■ **Exercise prompt**
Which lines of the data below contain the string "treble"? Pull out each of those lines and copy it unchanged.

■ **Data provided**

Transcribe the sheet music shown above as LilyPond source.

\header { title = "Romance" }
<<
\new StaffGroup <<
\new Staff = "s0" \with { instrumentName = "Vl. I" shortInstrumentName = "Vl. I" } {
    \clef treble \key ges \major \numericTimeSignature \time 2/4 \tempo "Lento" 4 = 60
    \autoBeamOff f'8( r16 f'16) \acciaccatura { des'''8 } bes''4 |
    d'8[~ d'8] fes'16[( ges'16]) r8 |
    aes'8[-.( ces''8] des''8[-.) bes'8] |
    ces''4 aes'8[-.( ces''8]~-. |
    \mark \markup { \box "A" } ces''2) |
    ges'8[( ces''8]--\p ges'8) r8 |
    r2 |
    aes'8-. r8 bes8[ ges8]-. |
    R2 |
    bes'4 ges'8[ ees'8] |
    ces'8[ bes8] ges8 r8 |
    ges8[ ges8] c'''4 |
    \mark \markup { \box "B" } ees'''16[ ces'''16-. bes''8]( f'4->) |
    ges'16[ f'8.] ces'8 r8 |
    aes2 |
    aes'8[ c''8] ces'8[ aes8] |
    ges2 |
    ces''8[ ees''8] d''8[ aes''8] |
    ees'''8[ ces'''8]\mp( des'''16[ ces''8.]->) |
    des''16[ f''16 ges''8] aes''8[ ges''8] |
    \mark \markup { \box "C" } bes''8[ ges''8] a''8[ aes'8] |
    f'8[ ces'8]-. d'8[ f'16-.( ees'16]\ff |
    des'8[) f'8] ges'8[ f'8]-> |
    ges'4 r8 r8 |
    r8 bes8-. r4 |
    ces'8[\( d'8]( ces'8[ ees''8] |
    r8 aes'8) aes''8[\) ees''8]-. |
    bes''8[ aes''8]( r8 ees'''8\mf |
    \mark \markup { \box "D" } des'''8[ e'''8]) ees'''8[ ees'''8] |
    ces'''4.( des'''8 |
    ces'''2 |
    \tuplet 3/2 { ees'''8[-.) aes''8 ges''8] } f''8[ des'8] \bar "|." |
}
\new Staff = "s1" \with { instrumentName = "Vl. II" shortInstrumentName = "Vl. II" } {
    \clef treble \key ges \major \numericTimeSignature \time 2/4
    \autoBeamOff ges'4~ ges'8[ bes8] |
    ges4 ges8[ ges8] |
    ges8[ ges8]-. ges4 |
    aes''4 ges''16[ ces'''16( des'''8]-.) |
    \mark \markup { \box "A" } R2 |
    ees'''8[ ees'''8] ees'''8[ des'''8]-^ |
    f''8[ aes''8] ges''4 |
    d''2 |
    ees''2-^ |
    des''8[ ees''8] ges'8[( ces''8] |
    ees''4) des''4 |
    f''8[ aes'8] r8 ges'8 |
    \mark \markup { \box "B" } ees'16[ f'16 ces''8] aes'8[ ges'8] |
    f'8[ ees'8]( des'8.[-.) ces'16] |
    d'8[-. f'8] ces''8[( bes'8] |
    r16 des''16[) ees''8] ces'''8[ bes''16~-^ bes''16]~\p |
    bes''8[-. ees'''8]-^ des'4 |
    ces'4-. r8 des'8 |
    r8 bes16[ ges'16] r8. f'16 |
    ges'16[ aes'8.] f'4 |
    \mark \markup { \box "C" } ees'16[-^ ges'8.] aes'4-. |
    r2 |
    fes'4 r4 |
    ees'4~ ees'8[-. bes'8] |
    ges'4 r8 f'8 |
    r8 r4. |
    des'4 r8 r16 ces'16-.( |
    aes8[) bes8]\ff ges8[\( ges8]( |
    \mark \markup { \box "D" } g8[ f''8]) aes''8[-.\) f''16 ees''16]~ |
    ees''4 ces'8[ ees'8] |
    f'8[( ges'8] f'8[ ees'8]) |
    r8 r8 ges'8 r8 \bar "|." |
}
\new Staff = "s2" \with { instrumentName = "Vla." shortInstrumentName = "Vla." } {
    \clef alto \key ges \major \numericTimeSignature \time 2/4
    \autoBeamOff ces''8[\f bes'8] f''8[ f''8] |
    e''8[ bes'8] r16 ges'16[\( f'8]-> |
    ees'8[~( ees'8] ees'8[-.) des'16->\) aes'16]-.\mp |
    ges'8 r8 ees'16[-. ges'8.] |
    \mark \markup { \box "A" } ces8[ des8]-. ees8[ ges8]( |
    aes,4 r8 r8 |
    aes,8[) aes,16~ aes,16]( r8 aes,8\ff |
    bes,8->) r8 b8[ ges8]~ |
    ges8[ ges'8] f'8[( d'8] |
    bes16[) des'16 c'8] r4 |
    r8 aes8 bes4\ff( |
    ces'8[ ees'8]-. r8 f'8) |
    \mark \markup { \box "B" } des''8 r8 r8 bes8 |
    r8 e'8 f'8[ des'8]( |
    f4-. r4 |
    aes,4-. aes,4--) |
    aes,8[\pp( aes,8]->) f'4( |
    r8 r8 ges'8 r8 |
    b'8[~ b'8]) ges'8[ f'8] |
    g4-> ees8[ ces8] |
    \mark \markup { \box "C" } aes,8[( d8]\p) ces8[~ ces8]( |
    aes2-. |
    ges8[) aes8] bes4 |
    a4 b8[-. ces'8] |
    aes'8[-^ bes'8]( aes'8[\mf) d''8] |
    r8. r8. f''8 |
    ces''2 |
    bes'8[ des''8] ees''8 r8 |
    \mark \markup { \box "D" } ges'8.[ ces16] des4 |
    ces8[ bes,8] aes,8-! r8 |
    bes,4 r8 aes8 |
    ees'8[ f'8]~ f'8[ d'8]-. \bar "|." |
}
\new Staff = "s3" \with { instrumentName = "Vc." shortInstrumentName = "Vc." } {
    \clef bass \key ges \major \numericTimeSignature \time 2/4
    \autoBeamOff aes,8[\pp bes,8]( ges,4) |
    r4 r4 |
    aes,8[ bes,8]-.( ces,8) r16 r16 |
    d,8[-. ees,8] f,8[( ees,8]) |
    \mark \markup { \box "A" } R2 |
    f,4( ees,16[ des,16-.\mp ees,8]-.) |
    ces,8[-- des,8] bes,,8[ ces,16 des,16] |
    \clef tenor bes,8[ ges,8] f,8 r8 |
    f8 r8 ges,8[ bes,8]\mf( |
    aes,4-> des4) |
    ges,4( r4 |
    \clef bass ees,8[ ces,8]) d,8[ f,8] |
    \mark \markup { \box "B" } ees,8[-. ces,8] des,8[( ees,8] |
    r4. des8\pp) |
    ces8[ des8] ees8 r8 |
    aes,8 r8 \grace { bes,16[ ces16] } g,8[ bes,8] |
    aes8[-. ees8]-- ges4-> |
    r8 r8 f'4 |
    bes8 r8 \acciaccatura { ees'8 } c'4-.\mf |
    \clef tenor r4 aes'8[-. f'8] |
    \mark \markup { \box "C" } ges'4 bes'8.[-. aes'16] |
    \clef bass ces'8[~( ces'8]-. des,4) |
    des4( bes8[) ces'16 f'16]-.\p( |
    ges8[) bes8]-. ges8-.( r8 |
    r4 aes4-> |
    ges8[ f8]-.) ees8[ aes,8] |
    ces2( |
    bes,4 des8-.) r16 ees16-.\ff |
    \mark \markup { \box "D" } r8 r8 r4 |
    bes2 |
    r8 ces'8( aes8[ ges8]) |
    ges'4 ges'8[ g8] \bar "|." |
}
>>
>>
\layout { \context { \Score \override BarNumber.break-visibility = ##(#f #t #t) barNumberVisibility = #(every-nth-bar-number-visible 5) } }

■ **Correct output**
    \clef treble \key ges \major \numericTimeSignature \time 2/4 \tempo "Lento" 4 = 60
    \clef treble \key ges \major \numericTimeSignature \time 2/4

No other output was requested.